====== DATASET RECORDS

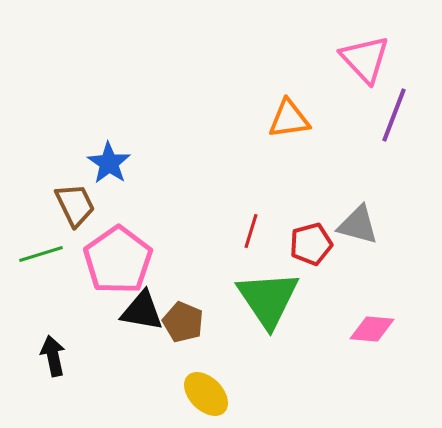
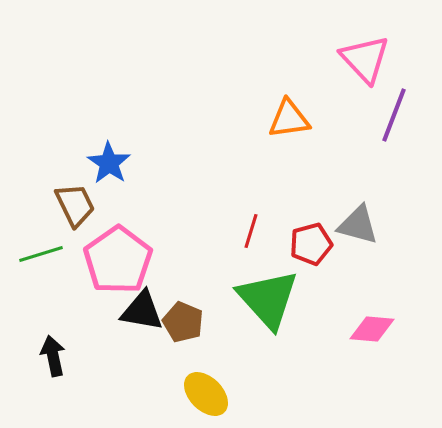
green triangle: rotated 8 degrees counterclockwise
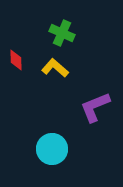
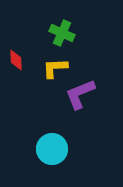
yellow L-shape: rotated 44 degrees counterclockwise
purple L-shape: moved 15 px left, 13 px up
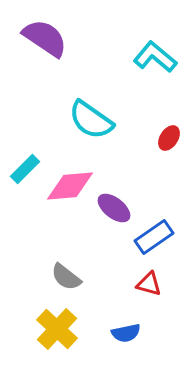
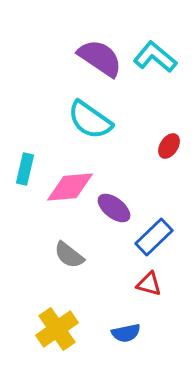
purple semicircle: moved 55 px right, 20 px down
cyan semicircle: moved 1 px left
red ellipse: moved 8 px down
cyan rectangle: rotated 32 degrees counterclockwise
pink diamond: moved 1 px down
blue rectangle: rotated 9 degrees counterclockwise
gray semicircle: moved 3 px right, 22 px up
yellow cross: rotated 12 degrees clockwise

============

EXERCISE DETAILS:
Go through the records line by line, and copy each line that holds the string "degrees".

EXERCISE ANSWER:
green triangle: rotated 8 degrees counterclockwise
yellow L-shape: rotated 44 degrees counterclockwise
cyan rectangle: rotated 32 degrees counterclockwise
blue rectangle: rotated 9 degrees counterclockwise
yellow cross: rotated 12 degrees clockwise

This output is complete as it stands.